:: Extracted data ::

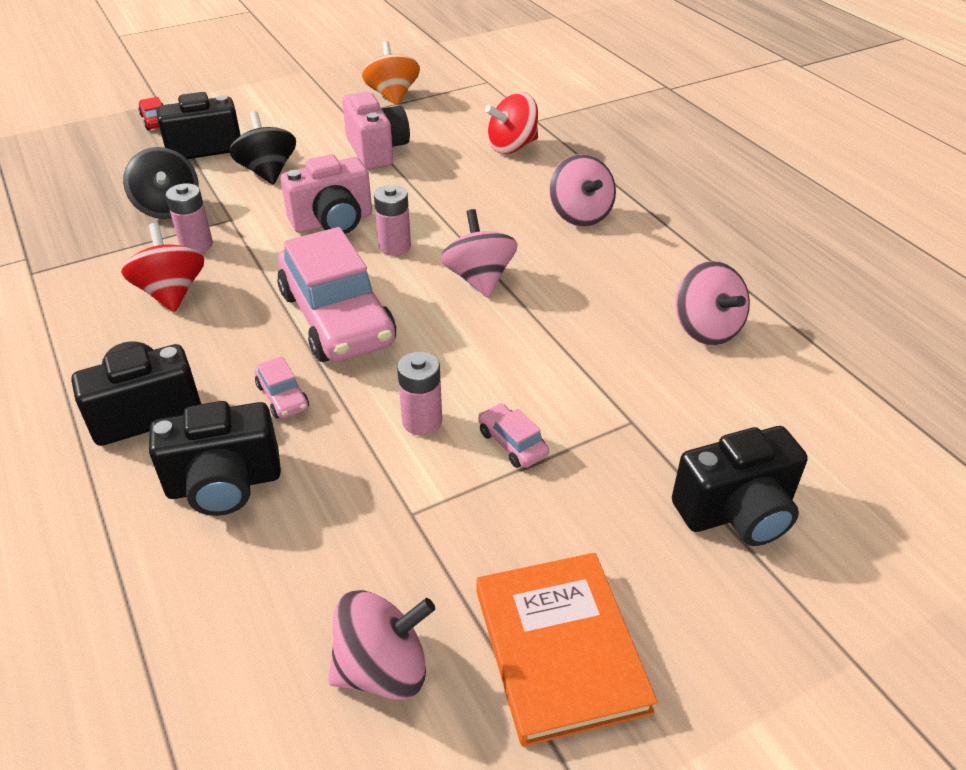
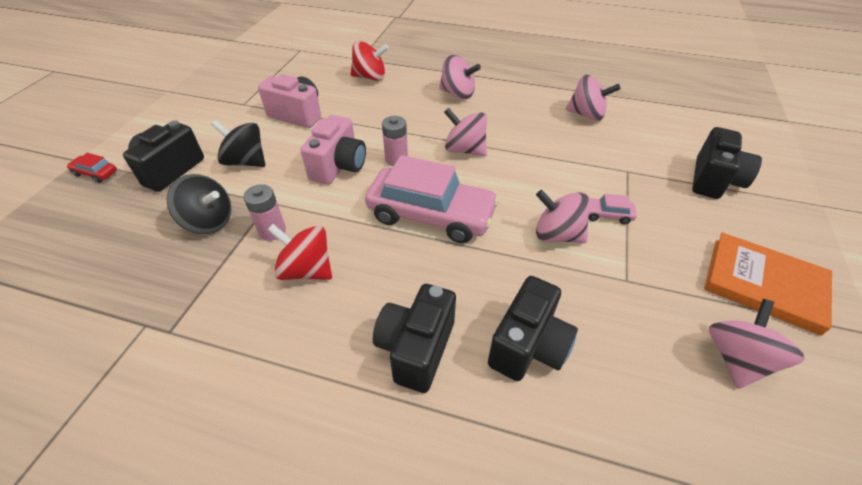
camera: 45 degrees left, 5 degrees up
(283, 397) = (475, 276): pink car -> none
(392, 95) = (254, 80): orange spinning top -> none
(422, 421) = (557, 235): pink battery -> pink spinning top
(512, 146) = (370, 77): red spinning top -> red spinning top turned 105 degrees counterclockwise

:::
:: Extracted data ::

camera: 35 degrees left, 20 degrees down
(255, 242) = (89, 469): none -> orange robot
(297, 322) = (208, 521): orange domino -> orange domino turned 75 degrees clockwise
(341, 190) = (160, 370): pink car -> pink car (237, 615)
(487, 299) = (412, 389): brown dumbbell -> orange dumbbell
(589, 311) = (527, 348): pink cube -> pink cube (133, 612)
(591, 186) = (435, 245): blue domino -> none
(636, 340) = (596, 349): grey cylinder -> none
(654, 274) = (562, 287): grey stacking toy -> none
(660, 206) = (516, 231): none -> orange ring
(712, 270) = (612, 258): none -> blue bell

:::

Brief:
Keep both end lines and retype everything in the records above from the line containing "(660, 206) = (516, 231): none -> orange ring" through the line containing "(712, 270) = (612, 258): none -> blue bell", exactly, with nothing else.

Solution to this problem:
(660, 206) = (516, 231): none -> orange ring
(712, 270) = (612, 258): none -> blue bell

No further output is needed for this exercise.